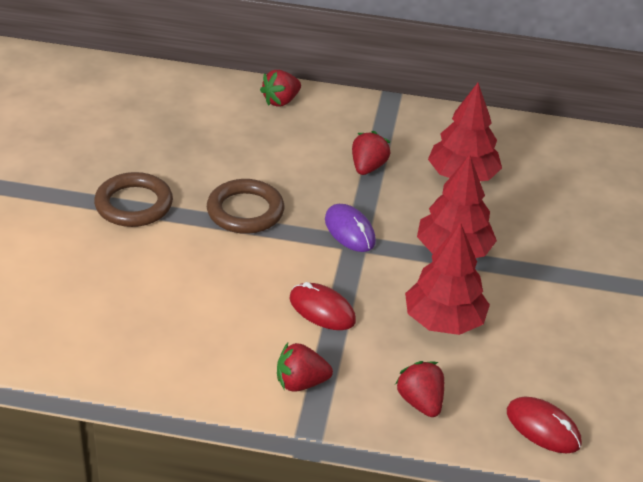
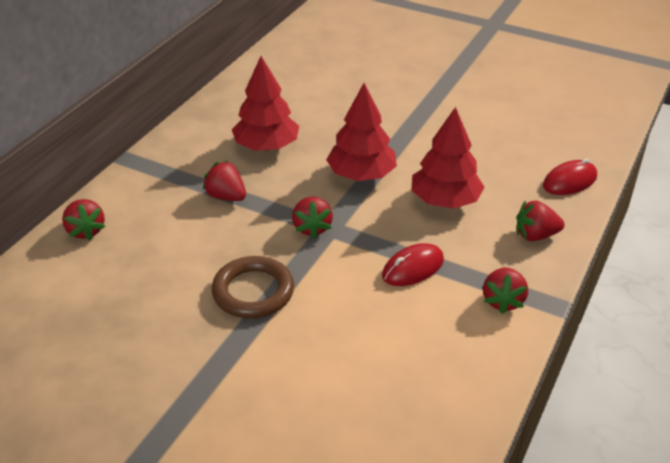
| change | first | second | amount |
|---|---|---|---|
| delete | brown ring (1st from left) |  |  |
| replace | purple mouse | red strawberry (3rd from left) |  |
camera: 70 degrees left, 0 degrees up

________________________

**YOUR ASSIGNMENT:** Go through the records and tally the lines that include "left". Write only the number.

**OUTPUT FOR THIS TASK:** 3